═════ ENTRIES SUPPLIED

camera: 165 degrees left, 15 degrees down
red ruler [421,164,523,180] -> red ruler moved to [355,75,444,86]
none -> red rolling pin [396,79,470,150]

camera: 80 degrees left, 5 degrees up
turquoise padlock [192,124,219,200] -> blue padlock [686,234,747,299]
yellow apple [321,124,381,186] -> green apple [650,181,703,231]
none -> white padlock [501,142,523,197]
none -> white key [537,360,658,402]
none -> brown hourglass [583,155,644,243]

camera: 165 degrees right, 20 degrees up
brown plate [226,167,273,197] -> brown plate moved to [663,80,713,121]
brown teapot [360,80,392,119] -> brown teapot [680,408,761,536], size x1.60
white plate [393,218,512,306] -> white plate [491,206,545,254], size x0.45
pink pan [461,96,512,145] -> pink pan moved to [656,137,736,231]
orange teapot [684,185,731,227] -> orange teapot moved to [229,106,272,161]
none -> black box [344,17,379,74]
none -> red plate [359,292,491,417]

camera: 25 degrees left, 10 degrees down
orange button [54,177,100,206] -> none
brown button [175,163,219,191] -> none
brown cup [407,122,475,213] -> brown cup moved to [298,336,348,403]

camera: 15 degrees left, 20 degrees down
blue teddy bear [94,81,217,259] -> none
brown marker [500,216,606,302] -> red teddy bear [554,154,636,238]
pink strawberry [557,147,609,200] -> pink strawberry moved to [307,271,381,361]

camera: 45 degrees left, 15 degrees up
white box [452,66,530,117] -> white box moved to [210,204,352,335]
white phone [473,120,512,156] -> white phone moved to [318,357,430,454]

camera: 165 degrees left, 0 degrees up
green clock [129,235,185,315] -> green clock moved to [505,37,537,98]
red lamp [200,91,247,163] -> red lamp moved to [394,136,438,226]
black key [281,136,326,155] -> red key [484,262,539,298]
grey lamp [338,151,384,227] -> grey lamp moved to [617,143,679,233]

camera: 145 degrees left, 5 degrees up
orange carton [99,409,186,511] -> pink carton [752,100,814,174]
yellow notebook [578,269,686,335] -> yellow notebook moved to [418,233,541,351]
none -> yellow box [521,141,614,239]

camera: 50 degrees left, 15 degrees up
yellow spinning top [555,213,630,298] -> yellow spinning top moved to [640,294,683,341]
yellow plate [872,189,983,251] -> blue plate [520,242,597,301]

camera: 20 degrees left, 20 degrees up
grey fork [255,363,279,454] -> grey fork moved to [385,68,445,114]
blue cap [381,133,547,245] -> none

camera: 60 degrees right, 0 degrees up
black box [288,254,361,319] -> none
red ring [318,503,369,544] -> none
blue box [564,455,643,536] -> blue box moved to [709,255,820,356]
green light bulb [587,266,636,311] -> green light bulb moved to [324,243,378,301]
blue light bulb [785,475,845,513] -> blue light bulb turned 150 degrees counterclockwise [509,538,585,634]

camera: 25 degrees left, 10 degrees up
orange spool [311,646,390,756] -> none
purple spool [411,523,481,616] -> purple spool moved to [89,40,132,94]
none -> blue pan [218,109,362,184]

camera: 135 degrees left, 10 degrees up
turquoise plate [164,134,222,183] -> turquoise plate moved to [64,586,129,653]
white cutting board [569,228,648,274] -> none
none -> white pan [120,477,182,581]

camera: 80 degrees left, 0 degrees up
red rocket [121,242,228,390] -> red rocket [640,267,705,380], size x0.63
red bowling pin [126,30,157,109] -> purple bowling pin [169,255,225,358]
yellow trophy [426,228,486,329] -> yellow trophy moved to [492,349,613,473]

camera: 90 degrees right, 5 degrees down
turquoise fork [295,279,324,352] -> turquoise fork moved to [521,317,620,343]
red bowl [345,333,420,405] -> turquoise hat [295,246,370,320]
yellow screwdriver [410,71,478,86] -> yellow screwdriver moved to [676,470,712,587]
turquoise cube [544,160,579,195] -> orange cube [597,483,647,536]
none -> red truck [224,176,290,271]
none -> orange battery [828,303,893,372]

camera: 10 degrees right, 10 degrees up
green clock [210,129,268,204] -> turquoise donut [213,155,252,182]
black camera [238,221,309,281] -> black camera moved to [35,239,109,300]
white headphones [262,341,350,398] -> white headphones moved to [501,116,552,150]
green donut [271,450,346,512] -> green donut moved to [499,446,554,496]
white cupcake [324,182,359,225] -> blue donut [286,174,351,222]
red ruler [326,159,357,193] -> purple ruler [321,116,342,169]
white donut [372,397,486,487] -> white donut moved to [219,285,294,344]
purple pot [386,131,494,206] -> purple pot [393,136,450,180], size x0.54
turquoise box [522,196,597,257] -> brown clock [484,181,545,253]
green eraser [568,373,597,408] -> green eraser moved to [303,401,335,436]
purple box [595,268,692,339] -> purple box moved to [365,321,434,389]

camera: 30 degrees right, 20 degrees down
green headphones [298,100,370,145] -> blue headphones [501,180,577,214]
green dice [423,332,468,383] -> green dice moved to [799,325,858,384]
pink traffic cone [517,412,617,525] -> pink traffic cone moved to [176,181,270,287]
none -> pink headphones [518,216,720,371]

══════════

Pull out all lines from the entries above that include the word "ruler".

red ruler [421,164,523,180] -> red ruler moved to [355,75,444,86]
red ruler [326,159,357,193] -> purple ruler [321,116,342,169]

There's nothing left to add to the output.